**The task:** Go to the line in the entries below that holds "purple truck: 3 -> 0" and repeat exactly from there through the line that holds "white cube: 1 -> 2", inclusive.

**Extracted records:**
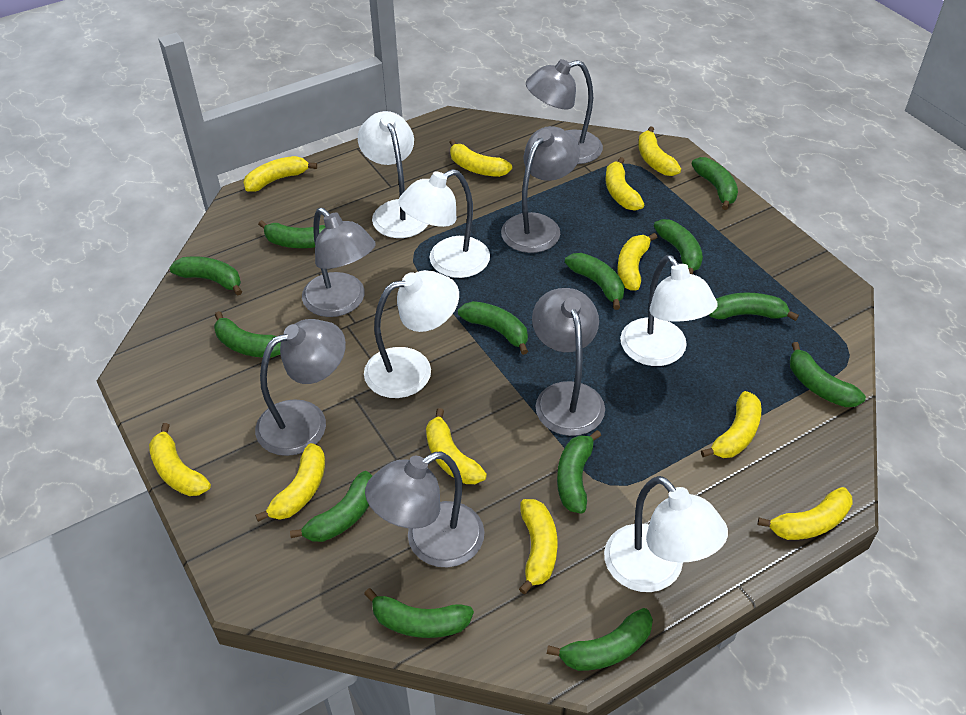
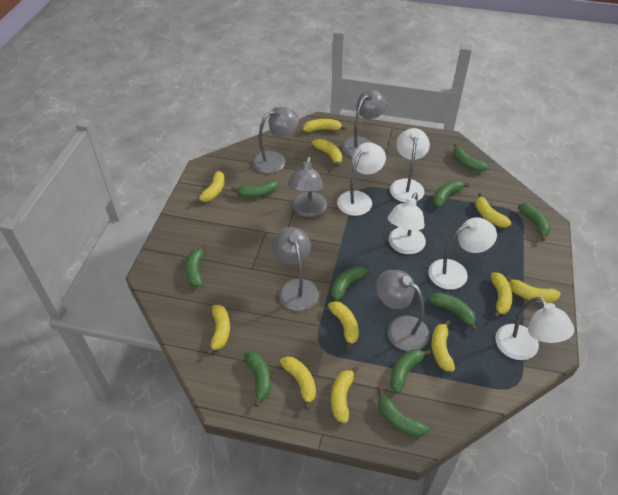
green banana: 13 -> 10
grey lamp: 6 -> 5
...
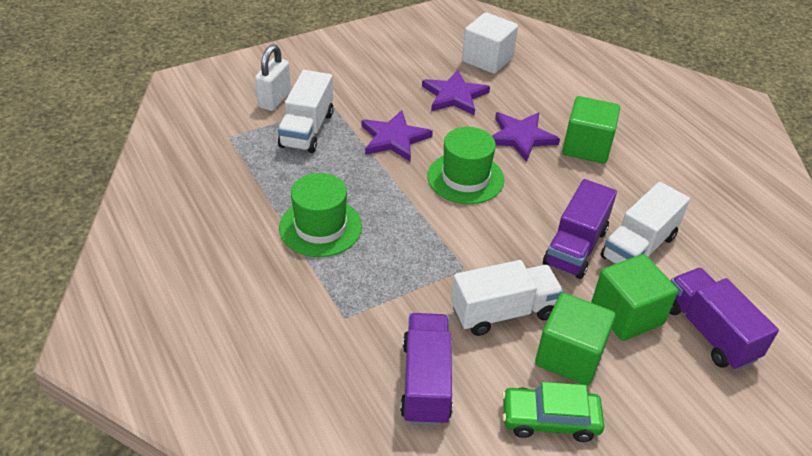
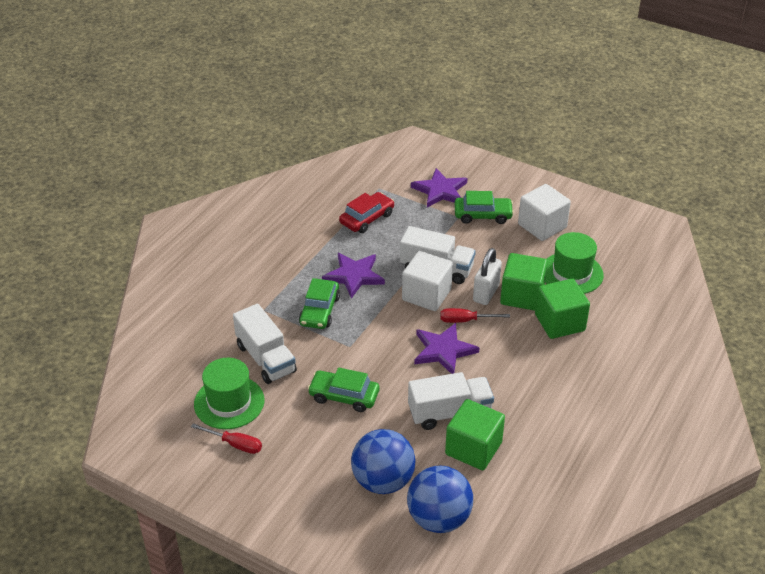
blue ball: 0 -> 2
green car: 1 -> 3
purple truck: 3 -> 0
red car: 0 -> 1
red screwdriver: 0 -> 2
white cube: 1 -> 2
...
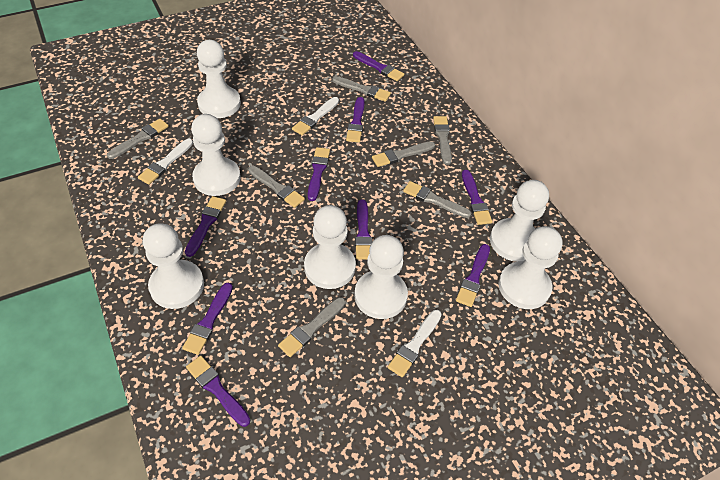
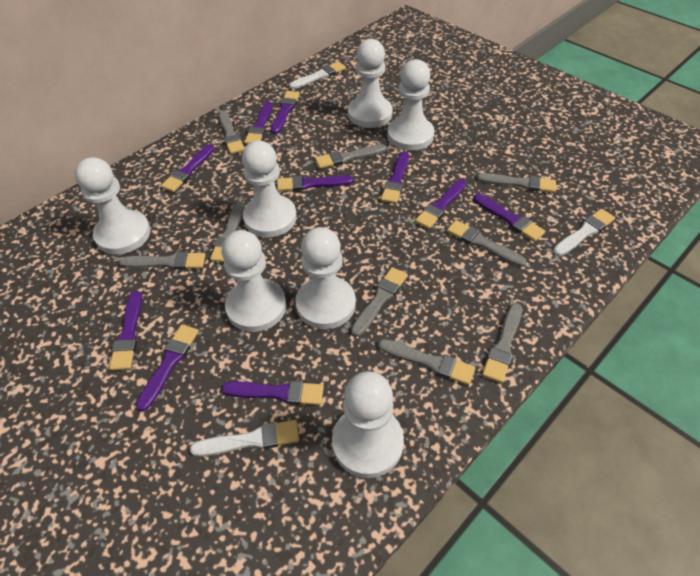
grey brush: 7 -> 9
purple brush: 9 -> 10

**Exercise answer:**
purple truck: 3 -> 0
red car: 0 -> 1
red screwdriver: 0 -> 2
white cube: 1 -> 2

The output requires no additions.